[Opening Input for this task section]
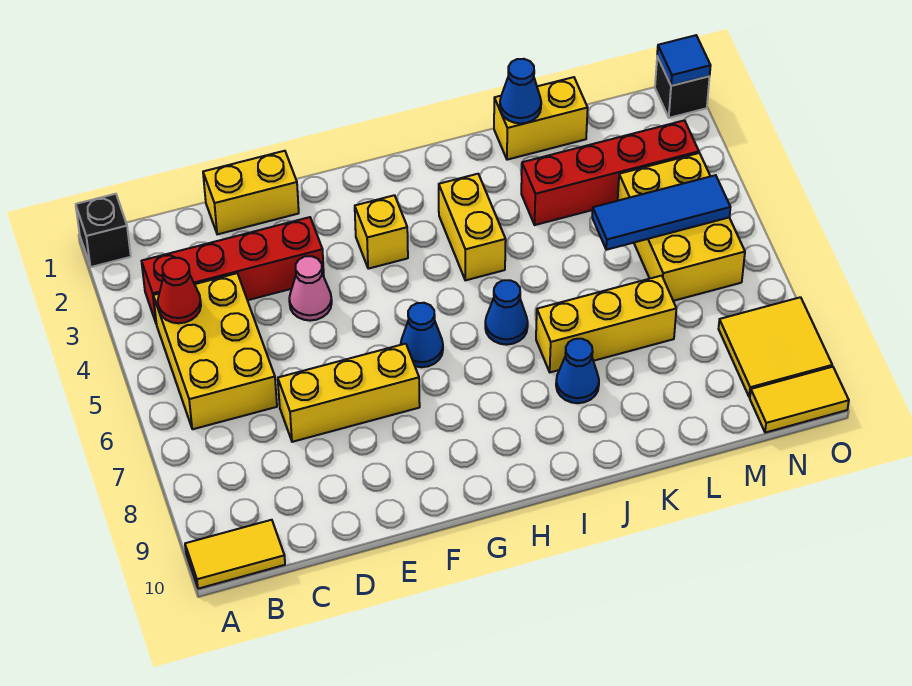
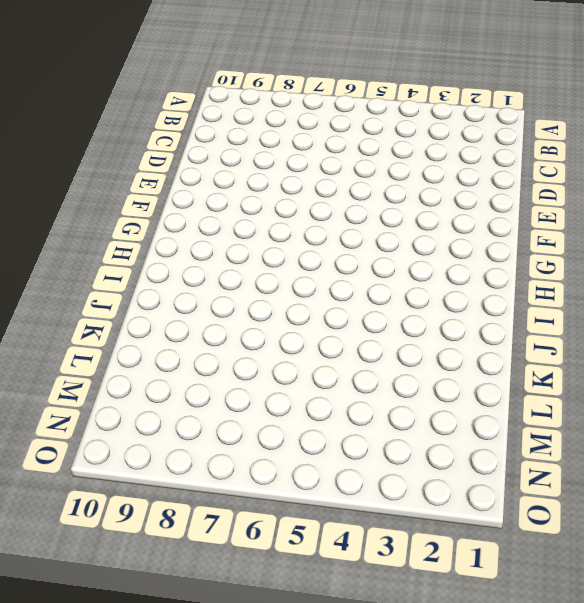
none -> black brick A1 level 1
none -> yellow tile A10:B10 level 1
none -> red brick B3:E3 level 1

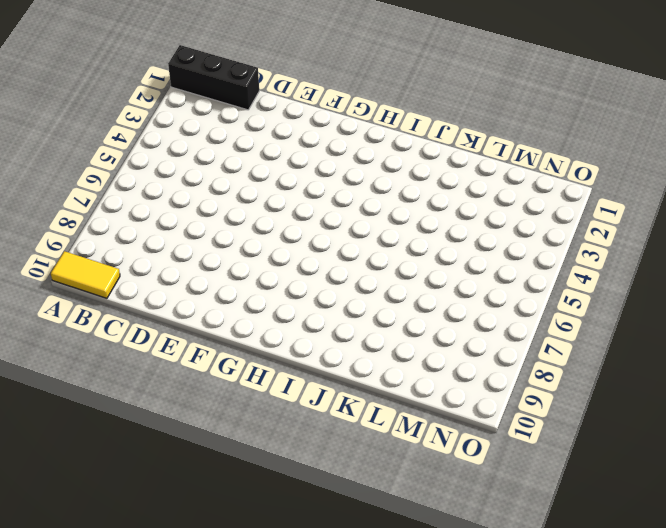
black brick A1:C1 level 1 -> black brick A1 level 1
none -> red brick B3:E3 level 1
none -> yellow brick B4:C6 level 1
none -> yellow brick D1:E1 level 1

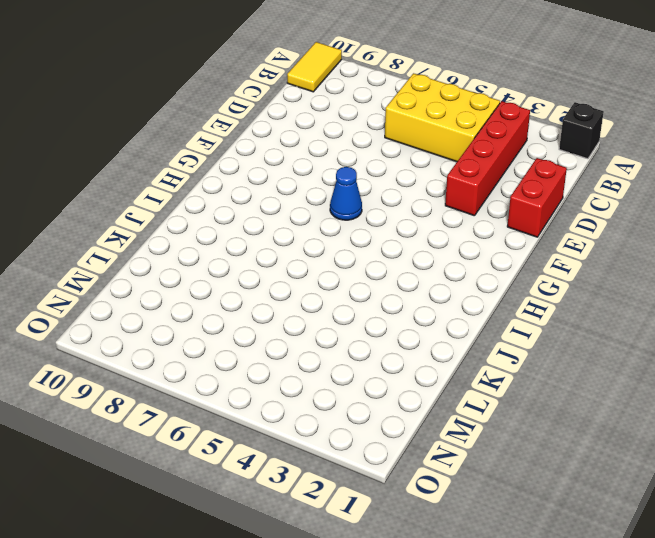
red brick D1:E1 level 1 -> yellow brick D1:E1 level 1
none -> yellow brick D7:F7 level 1
none -> pink cone E4 level 1
none -> yellow brick G3 level 1

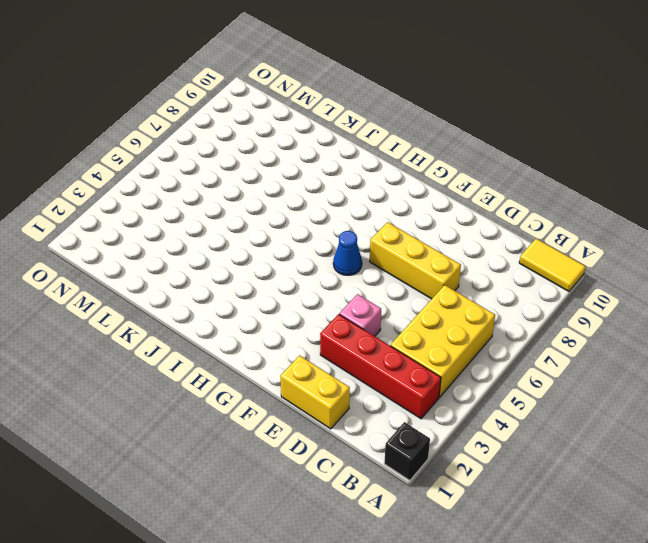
pink brick E4 level 1 -> pink cone E4 level 1
none -> yellow brick G3 level 1
none -> yellow brick I3:I4 level 1
none -> blue cone I6 level 1

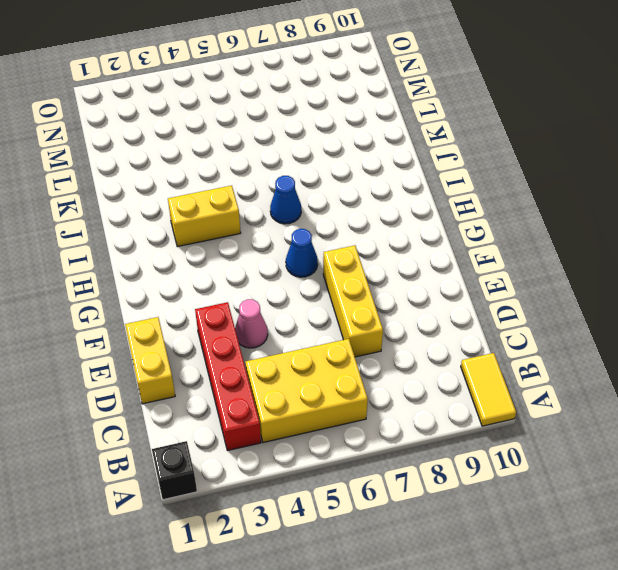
none -> yellow brick G3 level 1
none -> yellow brick J7:L7 level 1
none -> blue cone J8 level 1

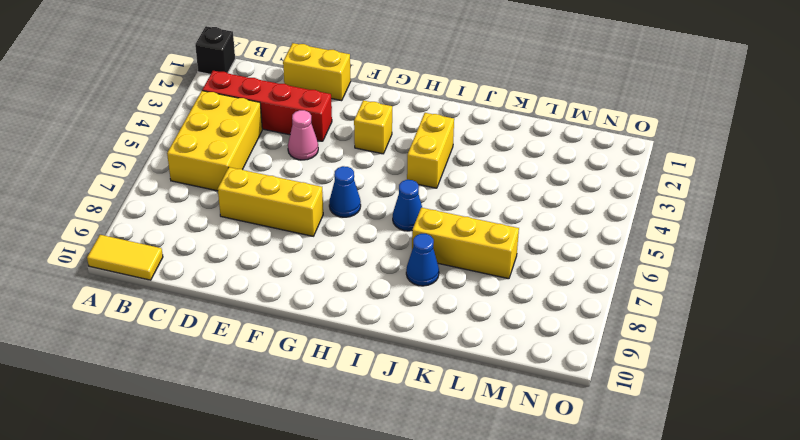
none -> yellow brick K1:L1 level 1
none -> red brick K3:N3 level 1
none -> yellow brick M4:N6 level 1

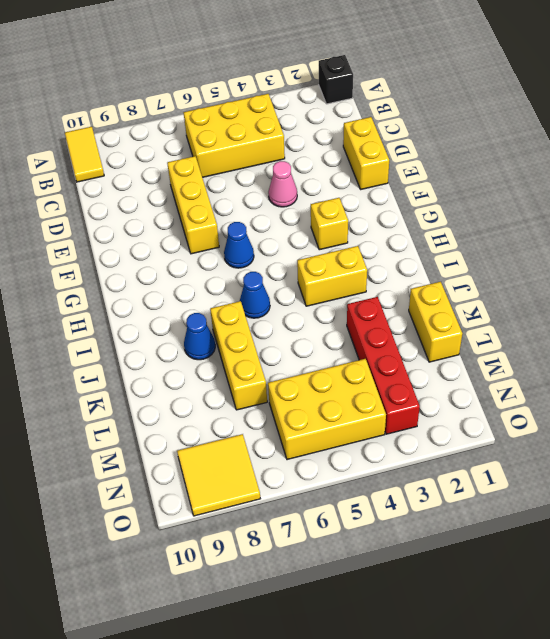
none -> red brick B3:E3 level 1
none -> yellow tile N10:O10 level 1
none -> black brick O1 level 1

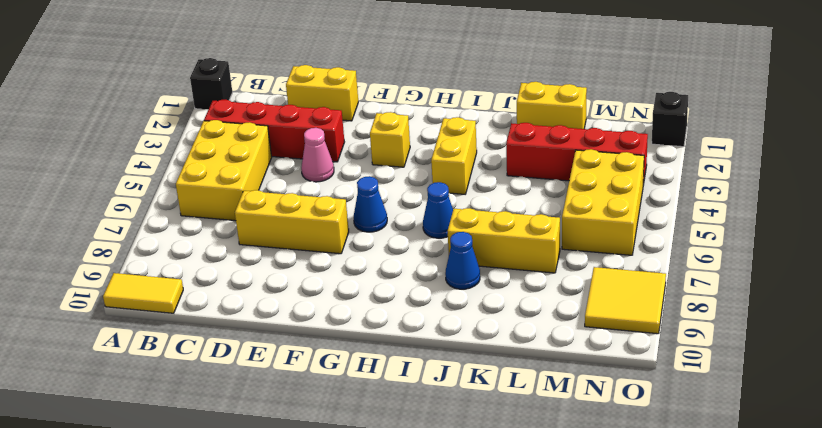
none -> yellow tile N10:O10 level 1
none -> red cone B4 level 2
none -> blue cone K1 level 2

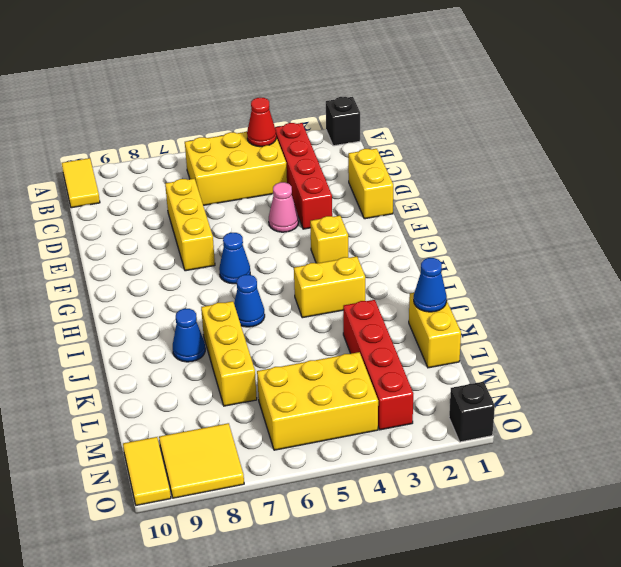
none -> blue tile L5:N5 level 2
none -> blue tile O1 level 2

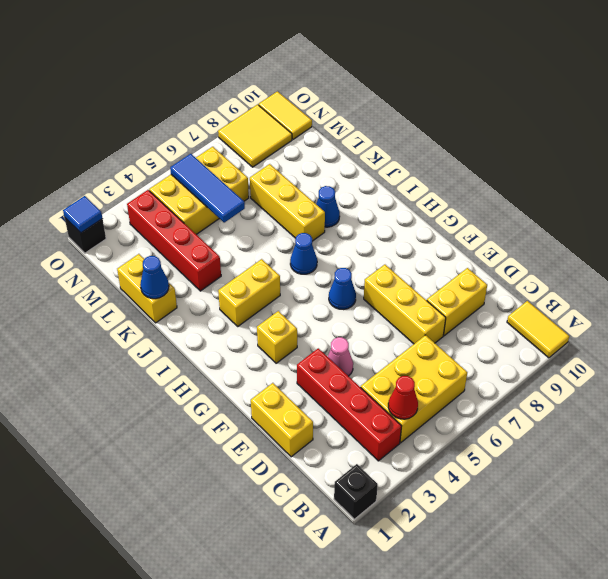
yellow brick D8:D9 level 1 -> none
[Closing Input for this task section]
Only the number is wanted: how many lines in the data include the word "pink"?

• Reply:
2